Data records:
· · · · ·

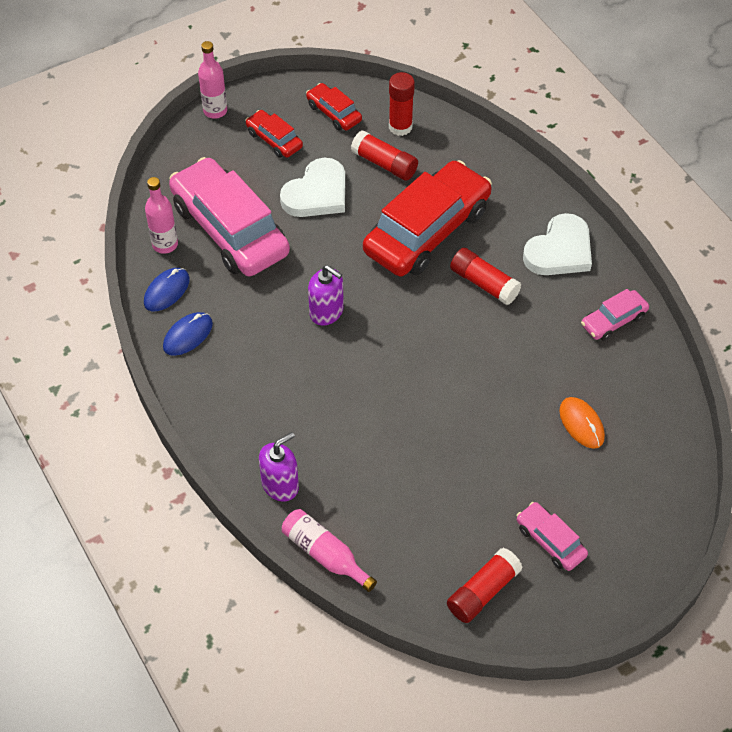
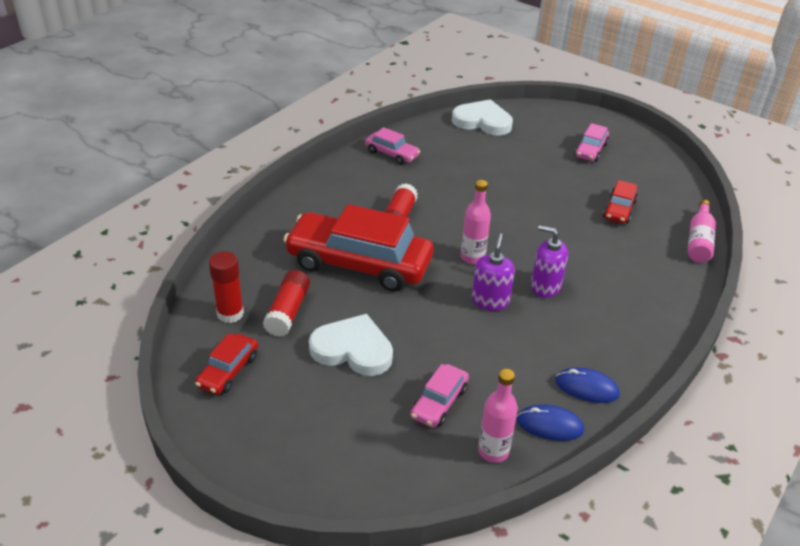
camera: 115 degrees left, 15 degrees down
pink car [169,157,290,276] -> pink car [410,364,469,428], size x0.46
pink bottle [198,41,227,119] -> pink bottle moved to [461,180,491,264]
red car [245,110,303,158] -> red car moved to [603,180,638,224]
purple soap dispenser [259,432,299,501] -> purple soap dispenser moved to [531,225,568,298]
red glue stick [447,548,523,623] -> none
white heart [523,213,592,275] -> white heart moved to [452,99,513,136]
orange mouse [559,397,605,449] -> none

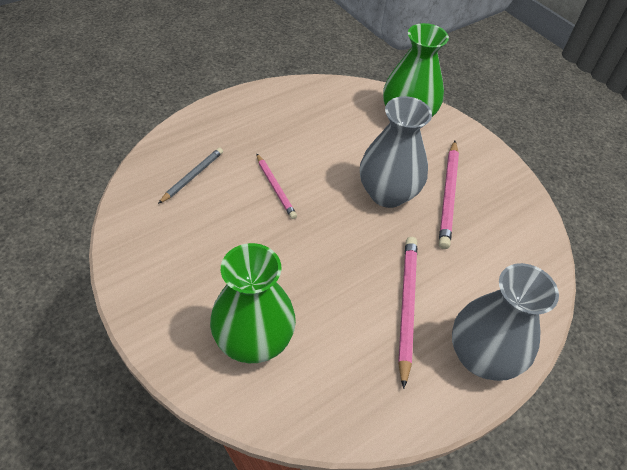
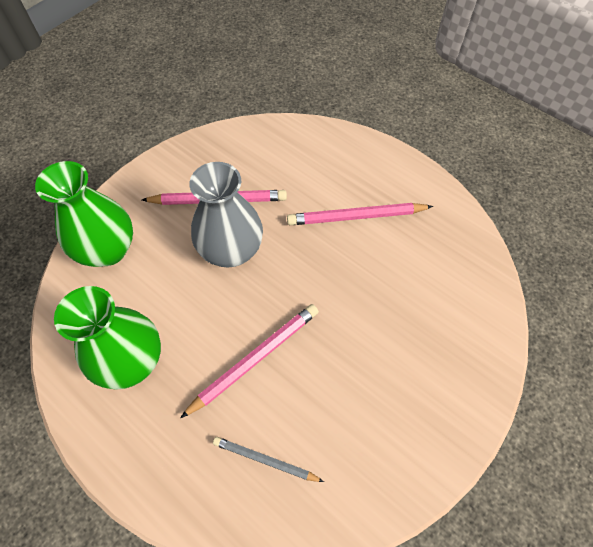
camera: 100 degrees left, 10 degrees up
green vase [210,243,296,363] -> green vase moved to [54,286,161,390]
pink pencil [256,153,297,219] -> pink pencil [180,304,319,418], size x1.60
grey vase [452,263,559,381] -> none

· · · · ·

What this task involves: Copy the data word for word. Pictures do not go in the copy.

Exercise output:
camera: 115 degrees left, 15 degrees down
pink car [169,157,290,276] -> pink car [410,364,469,428], size x0.46
pink bottle [198,41,227,119] -> pink bottle moved to [461,180,491,264]
red car [245,110,303,158] -> red car moved to [603,180,638,224]
purple soap dispenser [259,432,299,501] -> purple soap dispenser moved to [531,225,568,298]
red glue stick [447,548,523,623] -> none
white heart [523,213,592,275] -> white heart moved to [452,99,513,136]
orange mouse [559,397,605,449] -> none

camera: 100 degrees left, 10 degrees up
green vase [210,243,296,363] -> green vase moved to [54,286,161,390]
pink pencil [256,153,297,219] -> pink pencil [180,304,319,418], size x1.60
grey vase [452,263,559,381] -> none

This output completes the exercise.